| Input records |
━━━
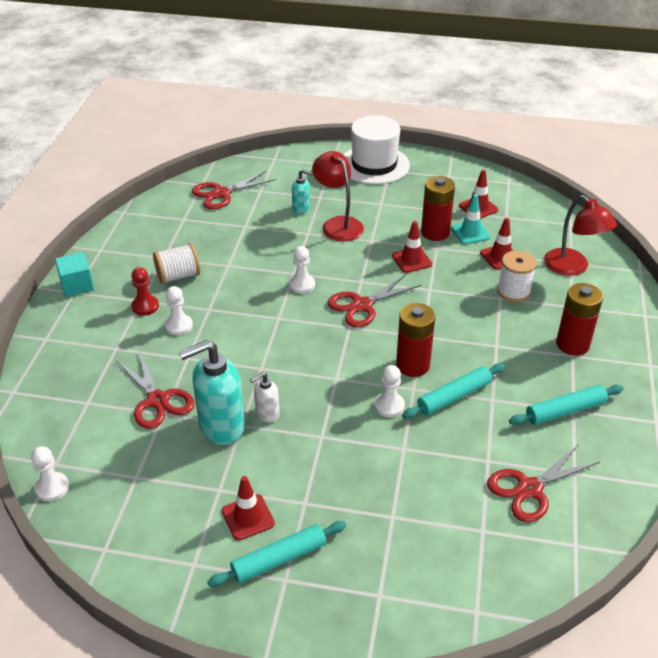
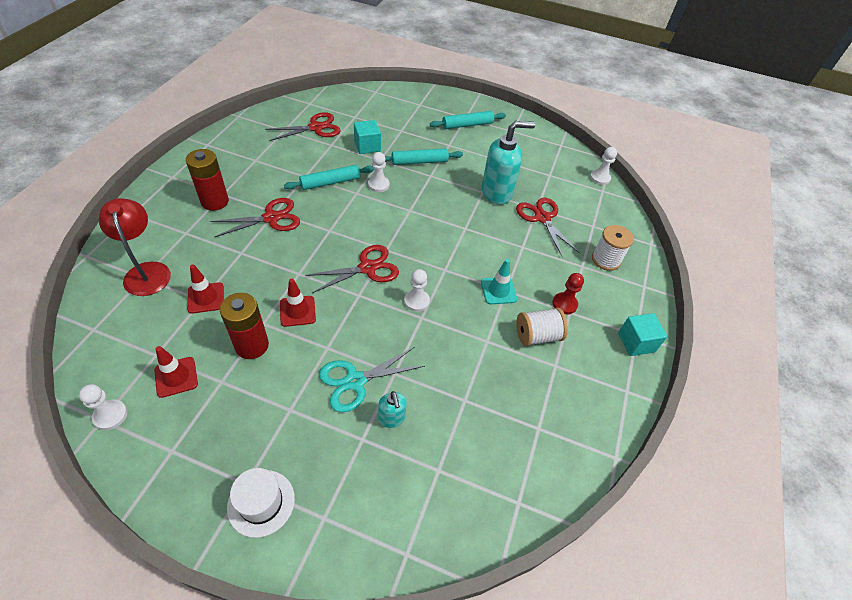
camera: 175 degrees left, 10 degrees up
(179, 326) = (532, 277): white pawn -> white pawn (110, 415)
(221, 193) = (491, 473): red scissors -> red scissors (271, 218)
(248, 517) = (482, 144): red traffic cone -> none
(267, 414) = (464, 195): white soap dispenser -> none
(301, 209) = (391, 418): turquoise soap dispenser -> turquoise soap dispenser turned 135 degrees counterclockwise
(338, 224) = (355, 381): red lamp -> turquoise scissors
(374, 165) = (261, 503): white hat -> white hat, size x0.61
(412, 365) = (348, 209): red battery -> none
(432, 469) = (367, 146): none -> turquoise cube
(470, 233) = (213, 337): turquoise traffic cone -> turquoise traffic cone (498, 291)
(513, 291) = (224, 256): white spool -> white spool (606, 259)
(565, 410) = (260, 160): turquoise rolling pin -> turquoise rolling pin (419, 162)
━━━
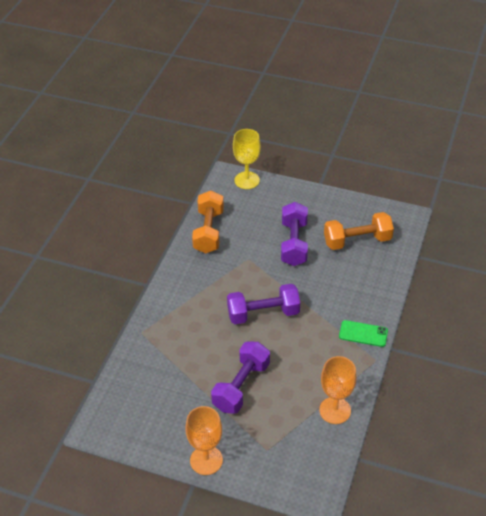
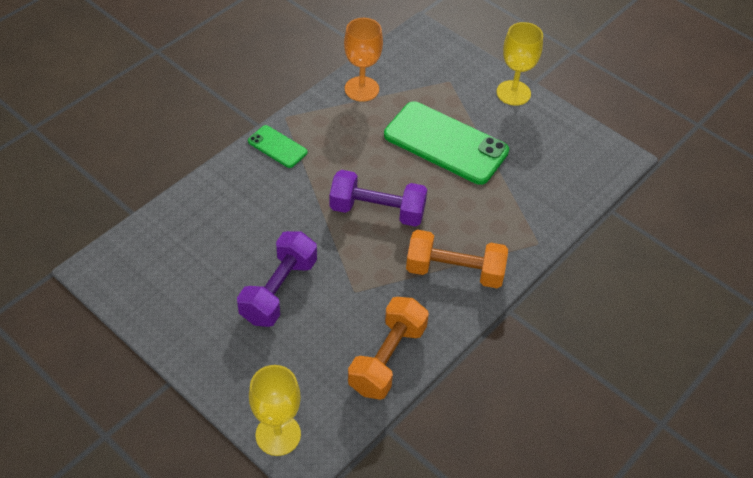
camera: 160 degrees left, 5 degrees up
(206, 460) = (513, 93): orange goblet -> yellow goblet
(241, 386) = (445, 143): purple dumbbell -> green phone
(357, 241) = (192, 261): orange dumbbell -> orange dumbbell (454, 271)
━━━
| Required action |
Give back exactly the lines above starting at the line where "camera: 175 degrees left, 10 degrees up" appears and ending at the line where "(267, 414) = (464, 195): white" appears, both included, with no other lines.

| Worked solution |
camera: 175 degrees left, 10 degrees up
(179, 326) = (532, 277): white pawn -> white pawn (110, 415)
(221, 193) = (491, 473): red scissors -> red scissors (271, 218)
(248, 517) = (482, 144): red traffic cone -> none
(267, 414) = (464, 195): white soap dispenser -> none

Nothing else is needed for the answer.